• [What to do] The answer required is how many lines of the following entries contain the word "camera", with no other words.

• [Record set]
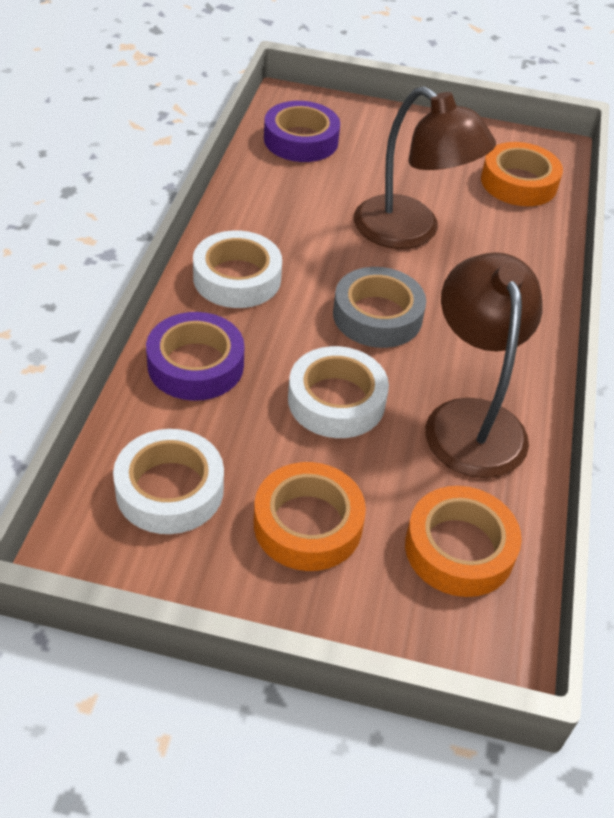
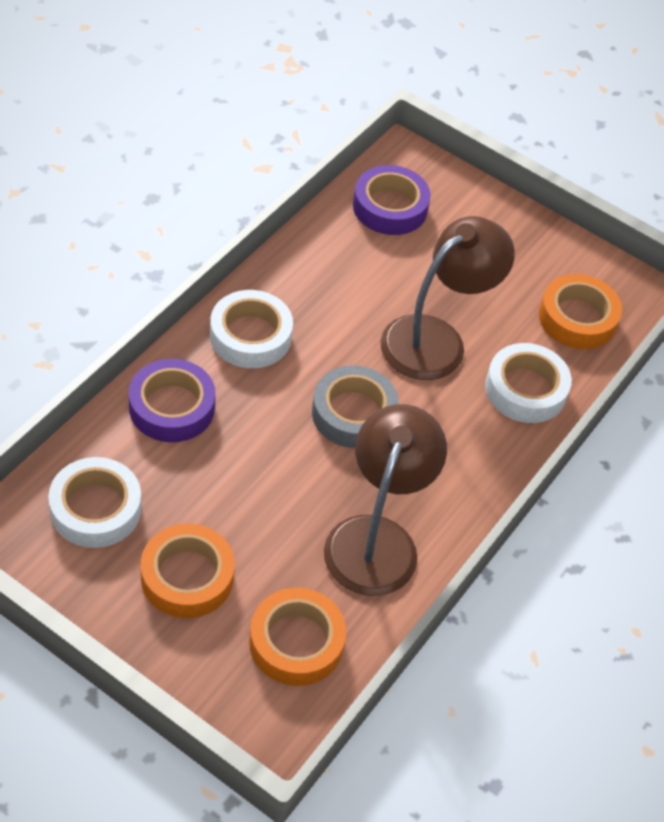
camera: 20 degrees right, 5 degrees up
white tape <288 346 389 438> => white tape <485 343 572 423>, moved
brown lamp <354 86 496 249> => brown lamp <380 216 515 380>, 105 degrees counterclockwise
==
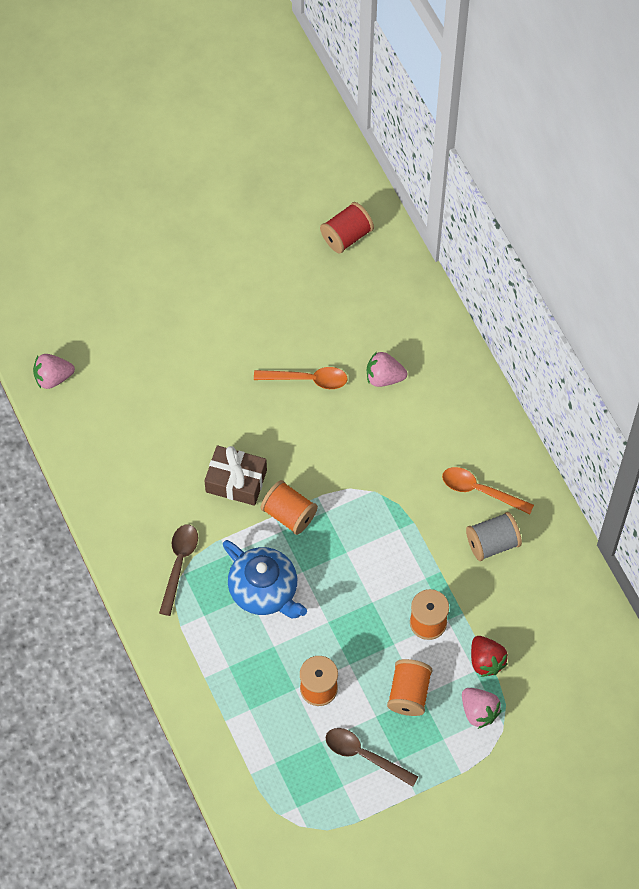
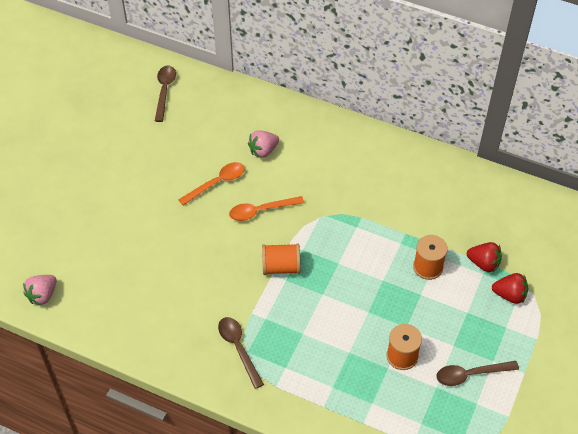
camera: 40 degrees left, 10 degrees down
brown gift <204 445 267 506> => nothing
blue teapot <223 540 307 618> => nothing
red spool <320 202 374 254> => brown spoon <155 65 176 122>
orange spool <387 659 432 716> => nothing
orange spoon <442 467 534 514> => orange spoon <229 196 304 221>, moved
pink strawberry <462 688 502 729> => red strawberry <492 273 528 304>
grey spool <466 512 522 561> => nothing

• [The completed task] 2